Change detection outputs:
################
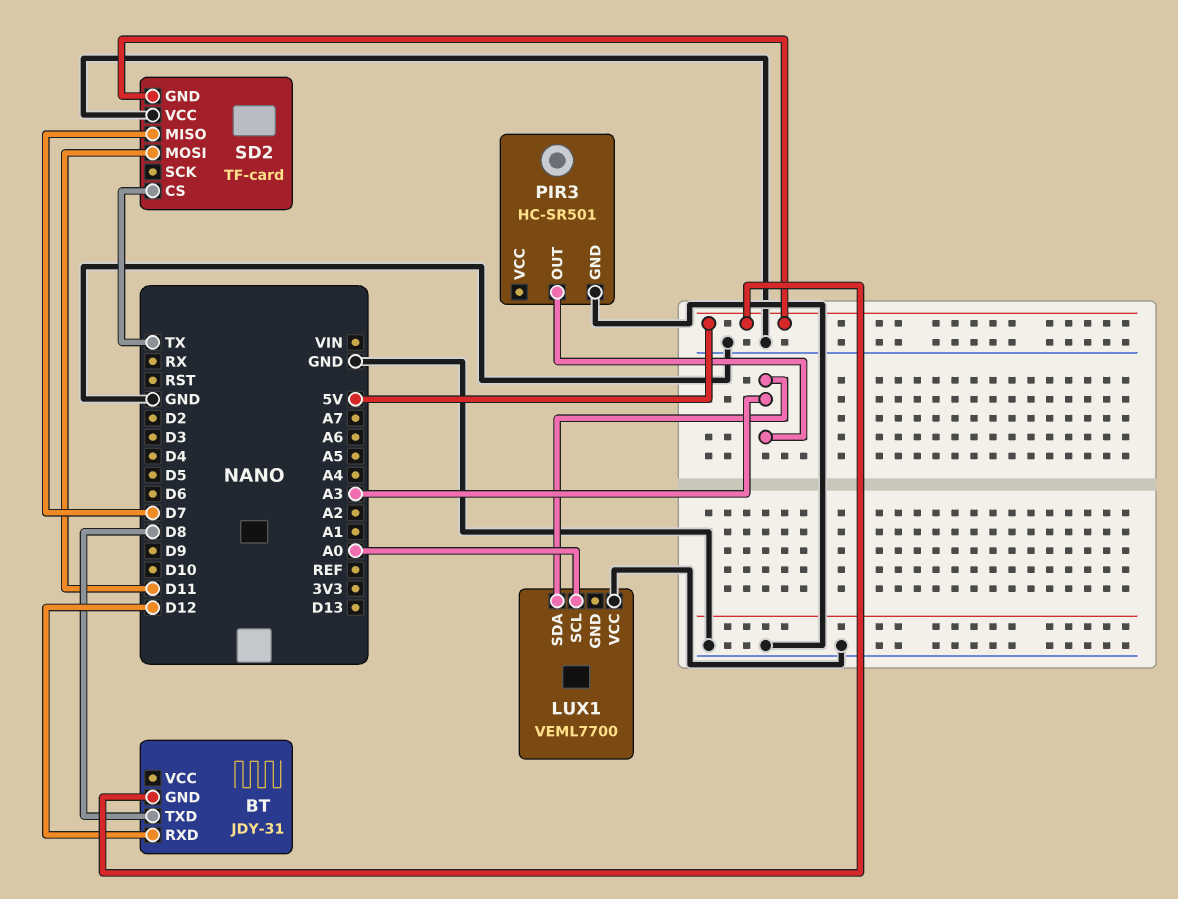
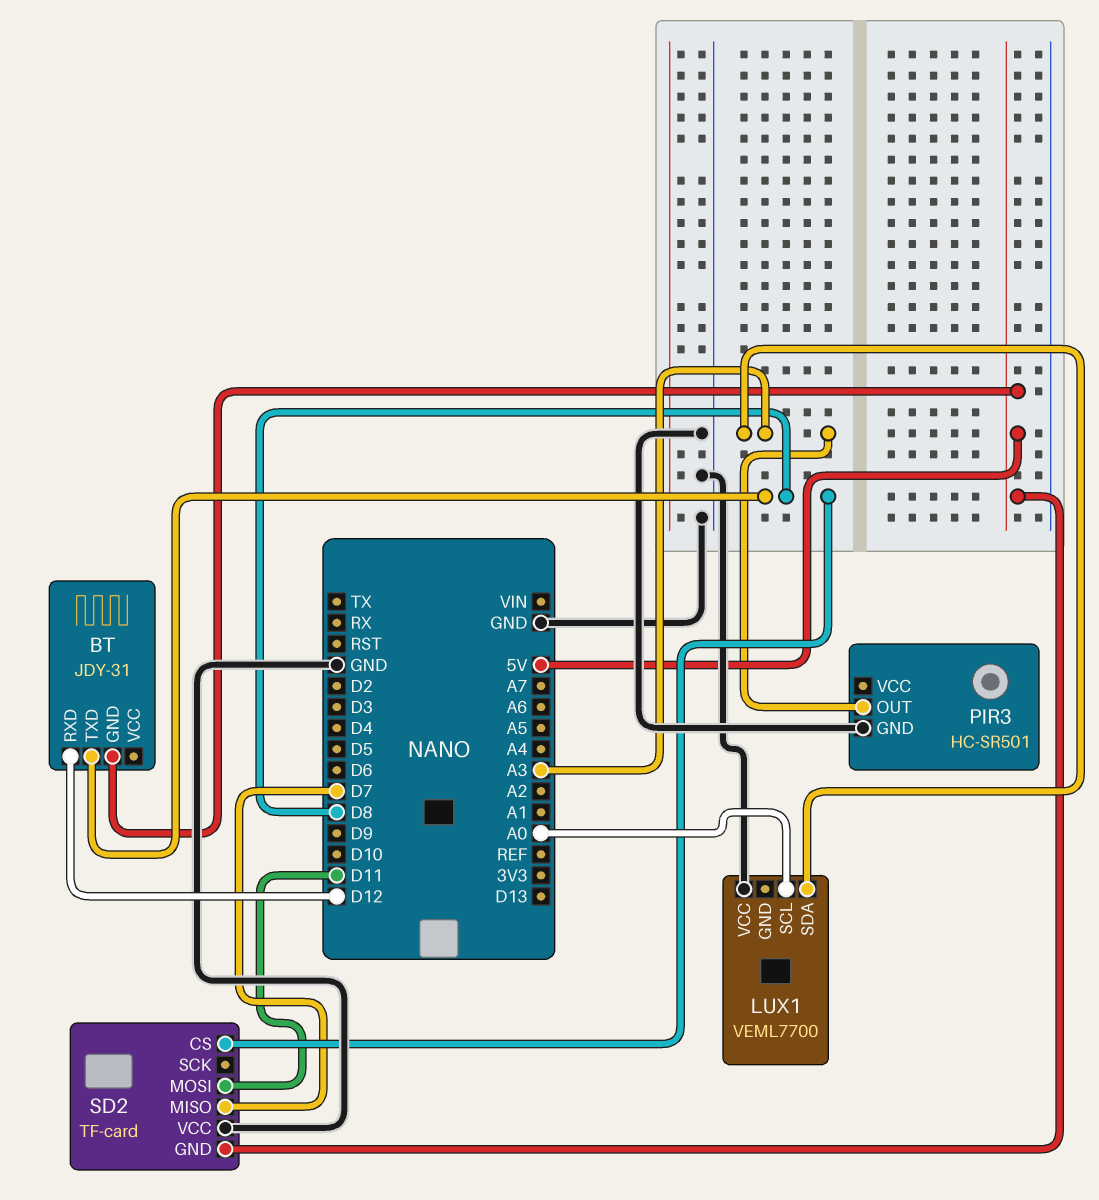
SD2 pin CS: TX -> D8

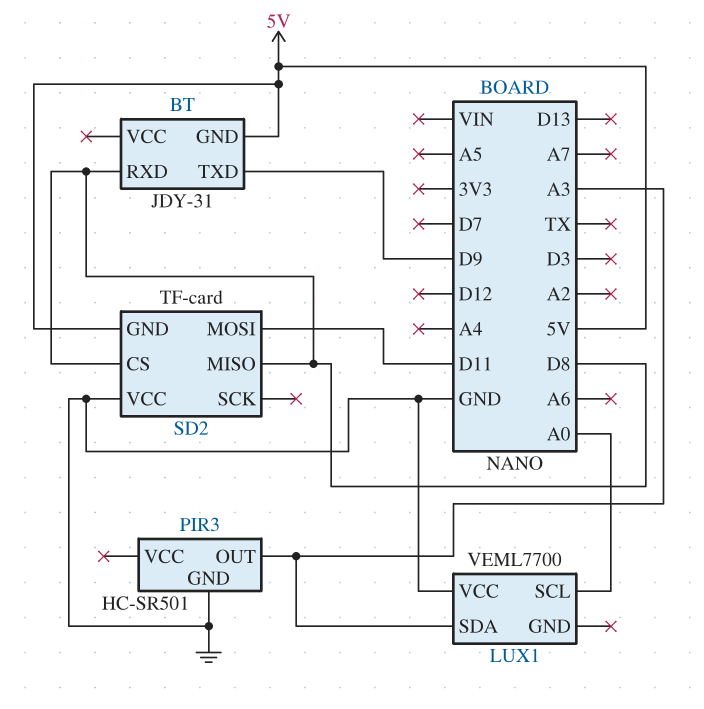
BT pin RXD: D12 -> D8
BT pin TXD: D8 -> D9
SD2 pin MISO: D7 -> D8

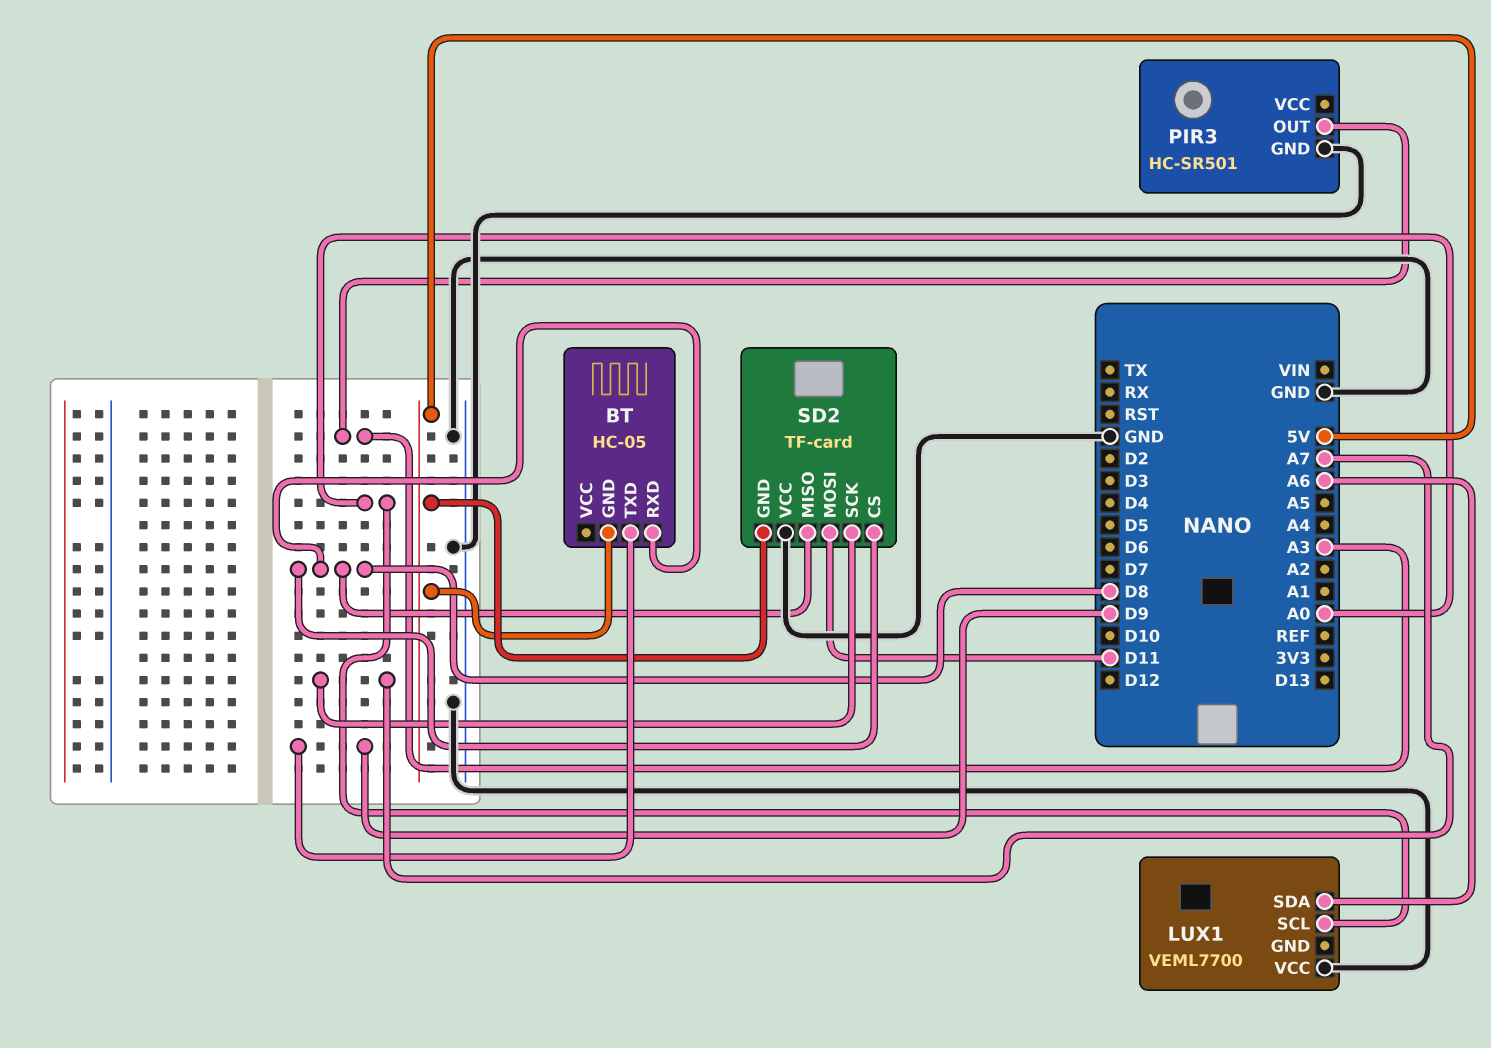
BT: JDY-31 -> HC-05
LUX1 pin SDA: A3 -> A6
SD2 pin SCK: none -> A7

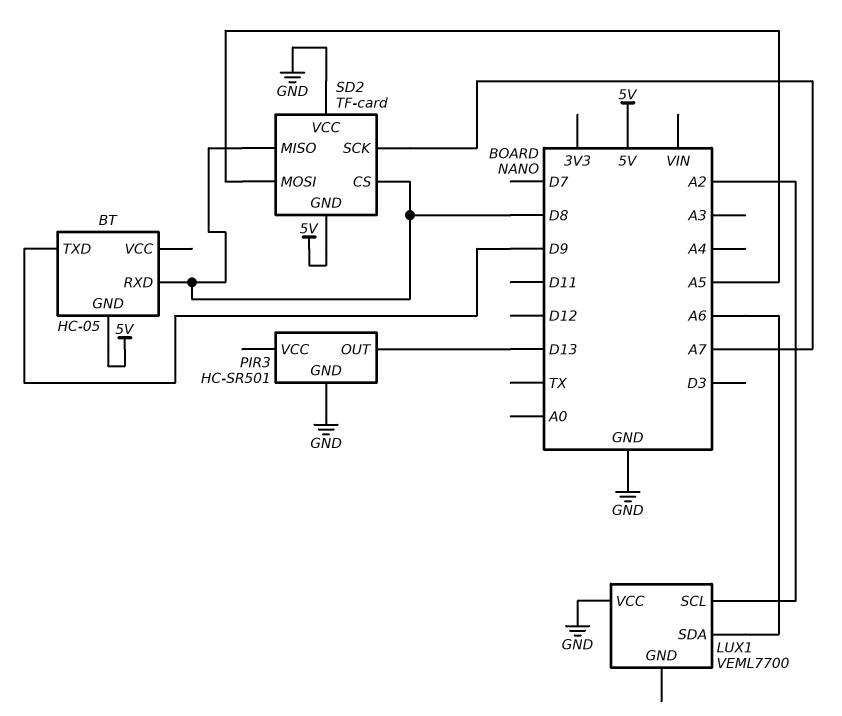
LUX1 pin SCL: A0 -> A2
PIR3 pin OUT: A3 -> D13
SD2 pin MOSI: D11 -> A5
################
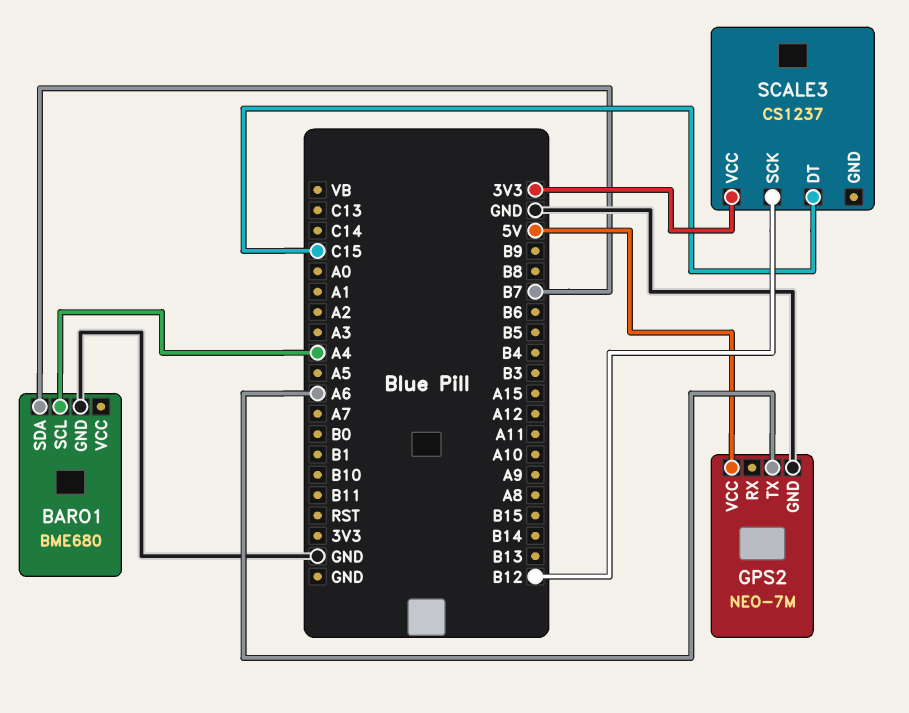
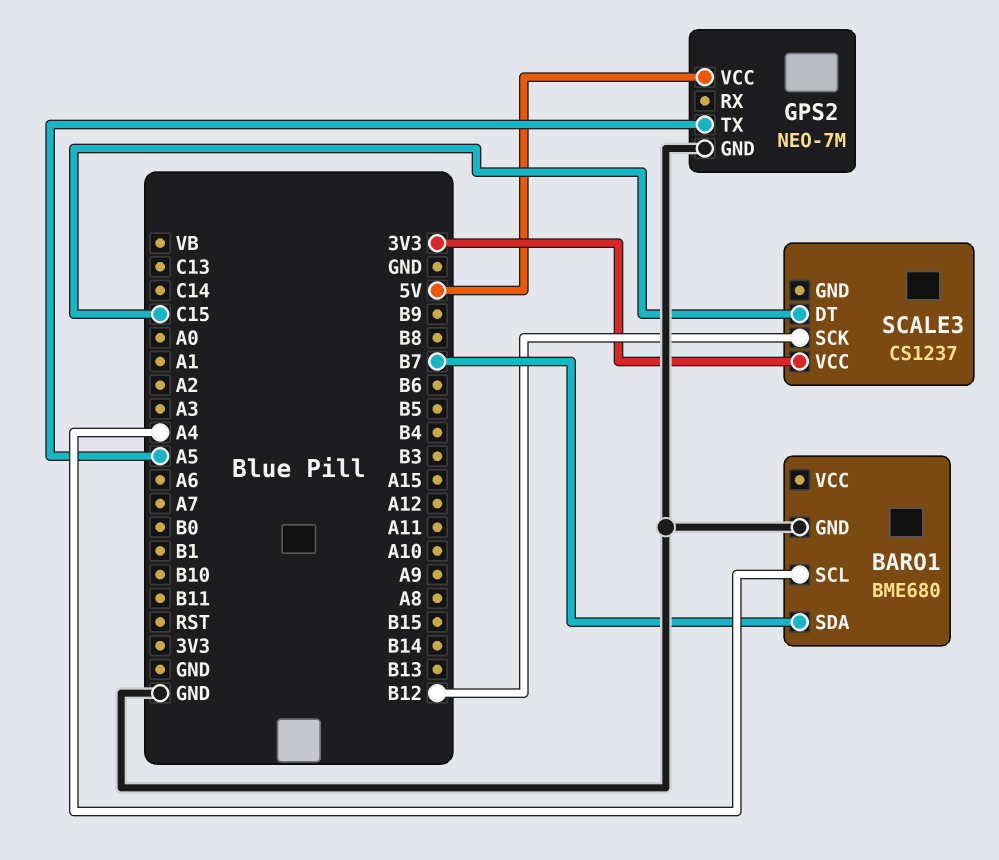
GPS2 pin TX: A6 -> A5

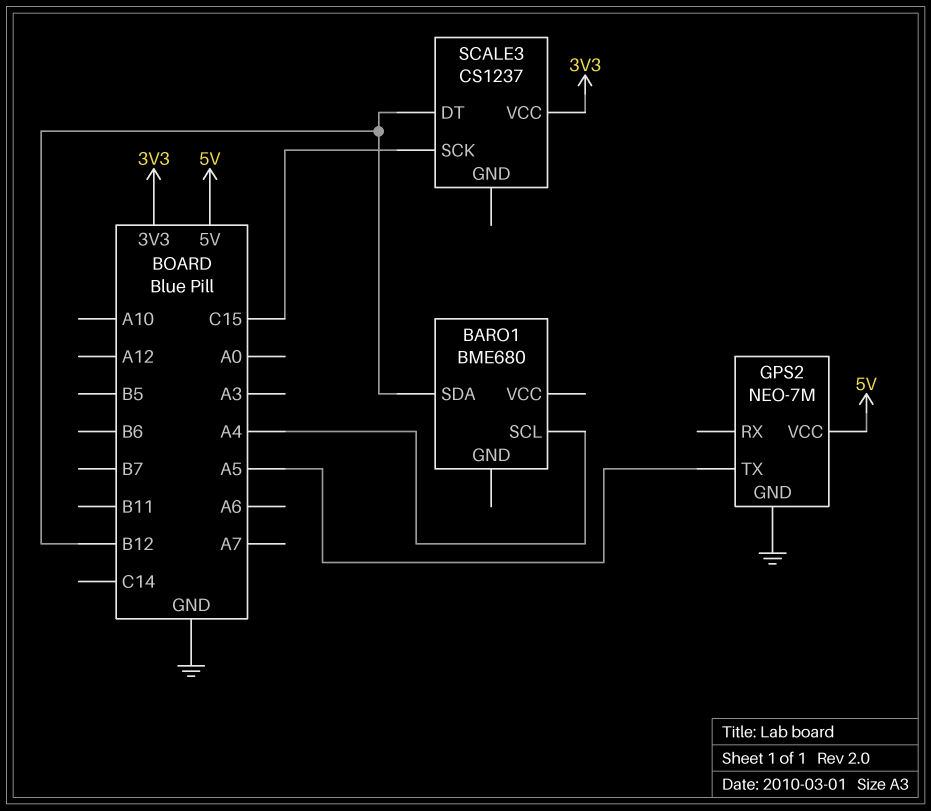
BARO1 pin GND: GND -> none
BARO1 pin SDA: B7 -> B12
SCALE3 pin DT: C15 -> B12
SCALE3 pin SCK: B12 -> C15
################
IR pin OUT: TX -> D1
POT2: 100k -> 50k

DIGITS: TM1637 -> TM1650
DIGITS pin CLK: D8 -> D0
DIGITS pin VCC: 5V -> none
################
Only the lines containing the string "DIGITS" are needed; pull them out of the records.

DIGITS: TM1637 -> TM1650
DIGITS pin CLK: D8 -> D0
DIGITS pin VCC: 5V -> none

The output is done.